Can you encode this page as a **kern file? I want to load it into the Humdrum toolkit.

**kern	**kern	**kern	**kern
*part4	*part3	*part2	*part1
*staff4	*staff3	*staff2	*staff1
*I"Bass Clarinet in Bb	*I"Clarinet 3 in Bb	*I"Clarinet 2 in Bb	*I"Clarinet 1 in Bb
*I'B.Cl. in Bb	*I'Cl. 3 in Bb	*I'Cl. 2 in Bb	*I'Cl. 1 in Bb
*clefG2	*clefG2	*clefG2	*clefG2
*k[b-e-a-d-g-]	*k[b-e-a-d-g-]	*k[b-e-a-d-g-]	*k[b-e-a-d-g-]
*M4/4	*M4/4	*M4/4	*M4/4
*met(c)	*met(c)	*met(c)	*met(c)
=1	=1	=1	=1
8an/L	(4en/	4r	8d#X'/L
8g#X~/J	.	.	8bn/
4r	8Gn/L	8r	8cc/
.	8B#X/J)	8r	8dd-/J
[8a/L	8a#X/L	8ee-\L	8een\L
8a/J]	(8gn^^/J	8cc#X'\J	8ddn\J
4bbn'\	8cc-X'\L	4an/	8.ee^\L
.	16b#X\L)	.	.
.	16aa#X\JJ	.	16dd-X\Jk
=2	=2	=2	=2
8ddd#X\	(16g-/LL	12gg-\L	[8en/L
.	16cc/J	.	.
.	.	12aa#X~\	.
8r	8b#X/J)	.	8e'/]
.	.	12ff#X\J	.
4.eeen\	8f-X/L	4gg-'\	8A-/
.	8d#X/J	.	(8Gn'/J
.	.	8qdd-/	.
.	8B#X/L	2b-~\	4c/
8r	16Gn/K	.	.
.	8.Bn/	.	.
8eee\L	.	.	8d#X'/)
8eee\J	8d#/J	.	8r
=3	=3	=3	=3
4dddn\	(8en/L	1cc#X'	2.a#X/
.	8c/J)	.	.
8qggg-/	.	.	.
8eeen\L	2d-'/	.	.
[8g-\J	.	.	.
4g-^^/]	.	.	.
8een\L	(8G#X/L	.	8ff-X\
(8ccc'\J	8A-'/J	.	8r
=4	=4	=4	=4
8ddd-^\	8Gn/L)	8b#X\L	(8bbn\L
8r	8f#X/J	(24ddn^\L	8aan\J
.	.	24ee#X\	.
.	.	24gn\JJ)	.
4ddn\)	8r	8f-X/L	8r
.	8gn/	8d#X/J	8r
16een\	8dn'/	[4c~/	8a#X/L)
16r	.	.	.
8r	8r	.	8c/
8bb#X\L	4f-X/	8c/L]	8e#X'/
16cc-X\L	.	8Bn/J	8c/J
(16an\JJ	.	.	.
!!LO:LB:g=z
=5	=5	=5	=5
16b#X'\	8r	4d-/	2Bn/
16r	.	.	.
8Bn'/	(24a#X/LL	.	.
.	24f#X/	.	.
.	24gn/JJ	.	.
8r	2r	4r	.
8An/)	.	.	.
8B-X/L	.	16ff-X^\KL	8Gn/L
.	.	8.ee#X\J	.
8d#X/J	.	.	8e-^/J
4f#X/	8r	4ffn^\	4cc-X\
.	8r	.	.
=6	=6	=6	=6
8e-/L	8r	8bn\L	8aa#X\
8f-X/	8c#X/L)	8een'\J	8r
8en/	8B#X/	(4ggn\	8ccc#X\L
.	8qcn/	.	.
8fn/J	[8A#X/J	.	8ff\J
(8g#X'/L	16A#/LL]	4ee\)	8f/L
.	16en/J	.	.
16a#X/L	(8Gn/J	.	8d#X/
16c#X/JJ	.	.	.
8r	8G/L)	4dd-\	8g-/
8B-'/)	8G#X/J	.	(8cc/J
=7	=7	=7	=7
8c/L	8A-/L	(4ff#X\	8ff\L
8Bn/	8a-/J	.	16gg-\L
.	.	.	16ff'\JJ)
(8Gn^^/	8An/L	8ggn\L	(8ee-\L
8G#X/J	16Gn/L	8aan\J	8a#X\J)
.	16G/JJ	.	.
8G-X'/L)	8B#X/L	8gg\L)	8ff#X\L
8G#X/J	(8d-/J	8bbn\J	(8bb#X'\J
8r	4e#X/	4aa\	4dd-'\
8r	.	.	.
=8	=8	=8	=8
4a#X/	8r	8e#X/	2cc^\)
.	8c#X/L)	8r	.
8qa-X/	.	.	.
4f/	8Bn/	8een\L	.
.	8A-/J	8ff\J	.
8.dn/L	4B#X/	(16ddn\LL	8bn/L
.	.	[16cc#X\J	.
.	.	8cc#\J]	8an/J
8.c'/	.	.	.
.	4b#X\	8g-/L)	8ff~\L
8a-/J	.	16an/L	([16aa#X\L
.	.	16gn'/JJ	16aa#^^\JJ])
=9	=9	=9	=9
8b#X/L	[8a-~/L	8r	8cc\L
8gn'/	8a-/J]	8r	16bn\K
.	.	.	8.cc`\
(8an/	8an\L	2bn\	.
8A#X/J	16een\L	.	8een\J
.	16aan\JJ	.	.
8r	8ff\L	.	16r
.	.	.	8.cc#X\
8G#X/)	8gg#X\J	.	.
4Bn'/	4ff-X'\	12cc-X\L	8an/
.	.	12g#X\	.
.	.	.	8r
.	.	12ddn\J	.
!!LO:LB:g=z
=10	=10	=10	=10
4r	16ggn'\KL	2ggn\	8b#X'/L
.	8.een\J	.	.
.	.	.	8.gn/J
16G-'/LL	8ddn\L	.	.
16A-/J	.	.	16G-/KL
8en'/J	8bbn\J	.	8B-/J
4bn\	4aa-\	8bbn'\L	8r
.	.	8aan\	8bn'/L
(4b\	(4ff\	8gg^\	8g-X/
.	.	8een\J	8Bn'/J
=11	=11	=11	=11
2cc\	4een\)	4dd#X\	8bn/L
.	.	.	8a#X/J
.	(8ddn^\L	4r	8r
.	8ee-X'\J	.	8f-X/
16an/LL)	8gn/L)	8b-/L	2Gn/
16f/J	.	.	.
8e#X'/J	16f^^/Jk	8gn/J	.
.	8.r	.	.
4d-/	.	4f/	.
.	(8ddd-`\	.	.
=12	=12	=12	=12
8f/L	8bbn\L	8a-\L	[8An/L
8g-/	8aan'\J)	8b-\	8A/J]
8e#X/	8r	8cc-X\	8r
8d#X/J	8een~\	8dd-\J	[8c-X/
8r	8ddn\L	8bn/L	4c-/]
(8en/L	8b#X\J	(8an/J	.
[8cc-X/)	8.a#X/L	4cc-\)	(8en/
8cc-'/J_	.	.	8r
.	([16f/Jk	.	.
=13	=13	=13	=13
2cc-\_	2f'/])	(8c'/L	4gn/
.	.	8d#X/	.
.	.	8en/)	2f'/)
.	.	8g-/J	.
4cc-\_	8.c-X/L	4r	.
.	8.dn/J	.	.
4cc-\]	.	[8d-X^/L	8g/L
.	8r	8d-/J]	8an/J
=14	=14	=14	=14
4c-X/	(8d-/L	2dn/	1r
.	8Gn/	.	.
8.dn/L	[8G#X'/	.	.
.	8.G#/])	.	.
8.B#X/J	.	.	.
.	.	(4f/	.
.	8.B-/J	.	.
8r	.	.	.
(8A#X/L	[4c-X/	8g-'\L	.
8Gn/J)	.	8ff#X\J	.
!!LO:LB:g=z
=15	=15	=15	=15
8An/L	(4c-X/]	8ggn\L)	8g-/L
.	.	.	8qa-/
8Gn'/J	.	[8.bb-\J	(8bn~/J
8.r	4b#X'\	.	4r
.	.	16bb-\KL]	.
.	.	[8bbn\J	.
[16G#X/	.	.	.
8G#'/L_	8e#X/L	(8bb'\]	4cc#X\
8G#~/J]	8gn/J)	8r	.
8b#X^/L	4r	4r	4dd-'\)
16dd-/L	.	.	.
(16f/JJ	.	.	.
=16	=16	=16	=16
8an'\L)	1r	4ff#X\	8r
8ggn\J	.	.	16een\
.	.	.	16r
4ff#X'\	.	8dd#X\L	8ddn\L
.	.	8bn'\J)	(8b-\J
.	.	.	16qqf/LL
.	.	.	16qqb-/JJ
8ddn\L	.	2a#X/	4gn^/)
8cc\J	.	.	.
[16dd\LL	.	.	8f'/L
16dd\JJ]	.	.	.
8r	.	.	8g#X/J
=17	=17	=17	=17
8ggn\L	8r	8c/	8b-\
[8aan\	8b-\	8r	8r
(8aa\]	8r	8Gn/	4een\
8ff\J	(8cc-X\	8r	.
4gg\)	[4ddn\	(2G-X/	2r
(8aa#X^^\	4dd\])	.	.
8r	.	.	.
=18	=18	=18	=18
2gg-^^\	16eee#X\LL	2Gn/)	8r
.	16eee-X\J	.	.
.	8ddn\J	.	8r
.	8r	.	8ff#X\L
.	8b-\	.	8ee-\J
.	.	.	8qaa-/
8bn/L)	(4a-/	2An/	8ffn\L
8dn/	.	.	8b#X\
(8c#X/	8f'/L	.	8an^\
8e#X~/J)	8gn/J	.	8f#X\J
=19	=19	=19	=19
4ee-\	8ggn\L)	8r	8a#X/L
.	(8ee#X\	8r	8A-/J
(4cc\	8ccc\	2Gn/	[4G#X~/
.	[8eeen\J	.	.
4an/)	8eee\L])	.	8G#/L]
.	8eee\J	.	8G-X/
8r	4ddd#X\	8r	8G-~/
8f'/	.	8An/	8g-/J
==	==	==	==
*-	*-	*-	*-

- - - - - - -

YOUR INSTRUCTIONS: Please state how many lines in the records above contain the string "kern", giving the number alone.

RESPONSE: 2